- Task requirements
Starting at the line that contains "(395, 314) = (486, 300): none" and stopping after the last line, set down the listing exactly as it is. Add nothing.

- Material provided
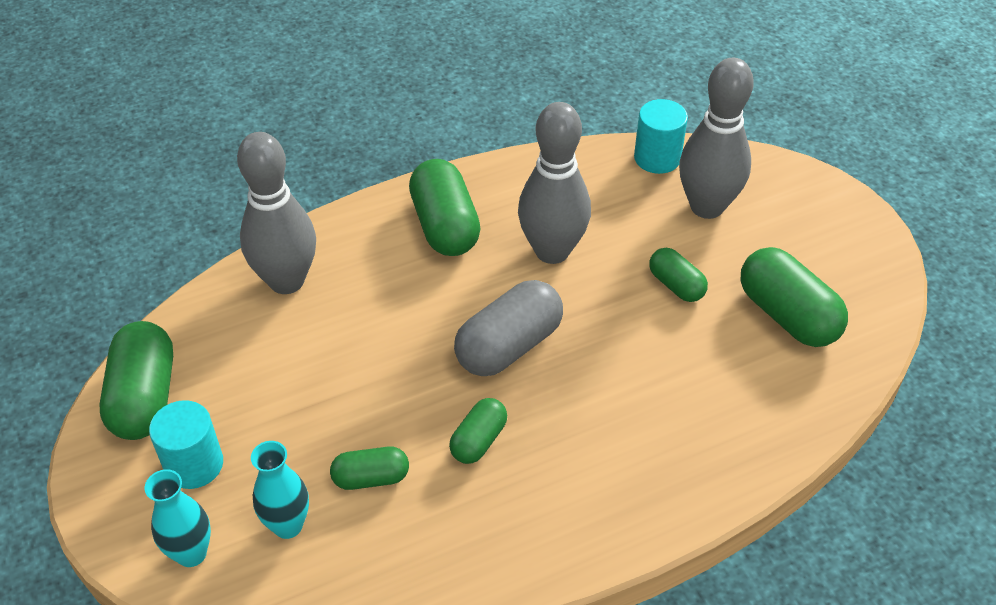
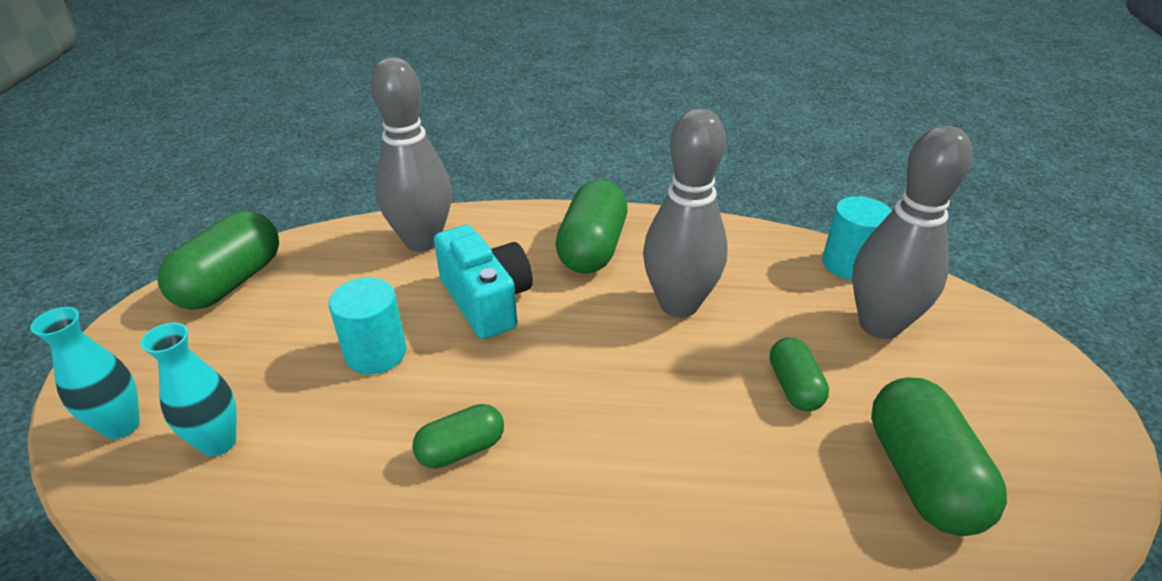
camera: 30 degrees right, 10 degrees down
(194, 464) = (207, 350): turquoise cylinder -> turquoise cylinder (376, 353)
(371, 478) = (330, 435): green capsule -> none
(395, 314) = (486, 300): none -> turquoise camera
(509, 346) = (567, 371): grey capsule -> none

- Answer below
(395, 314) = (486, 300): none -> turquoise camera
(509, 346) = (567, 371): grey capsule -> none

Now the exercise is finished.